* [WHAT YOU ARE ASKED TO DO] Please return the lines, both ends included, that run from the one containing "purple domino: 4 -> 0" to the last line of the data below, exactly and alone.

* [INFORMATION PROVIDED]
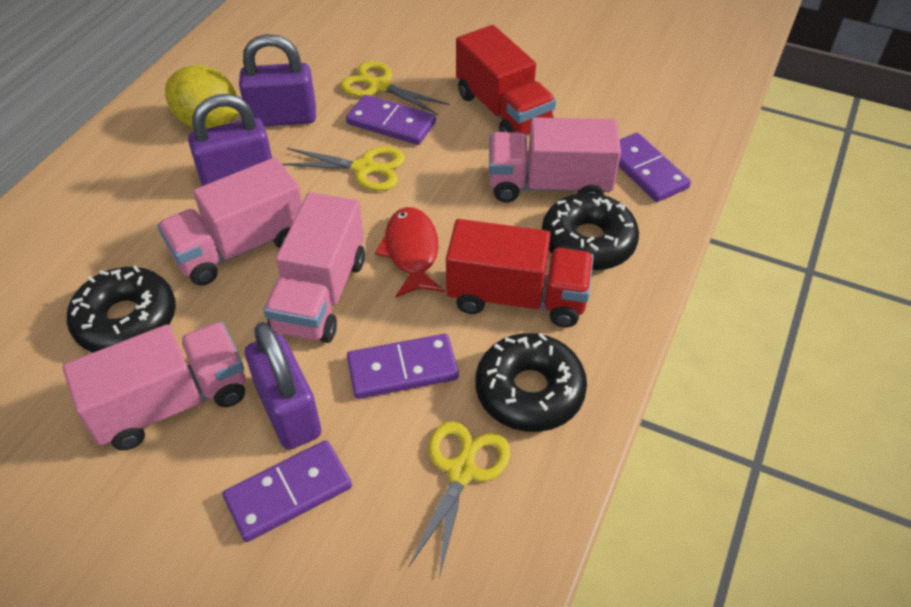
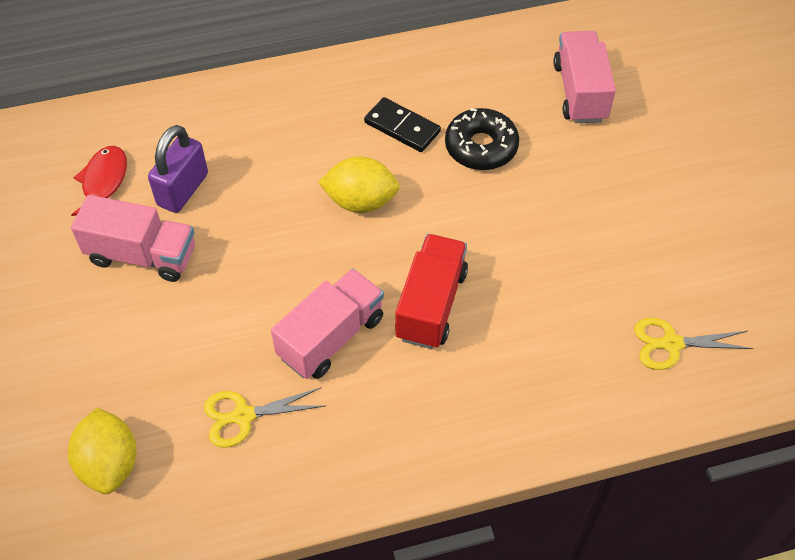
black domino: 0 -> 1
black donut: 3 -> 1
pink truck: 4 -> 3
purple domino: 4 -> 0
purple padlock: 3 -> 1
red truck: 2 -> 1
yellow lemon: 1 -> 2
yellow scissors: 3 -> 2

* [TASK RESULT]
purple domino: 4 -> 0
purple padlock: 3 -> 1
red truck: 2 -> 1
yellow lemon: 1 -> 2
yellow scissors: 3 -> 2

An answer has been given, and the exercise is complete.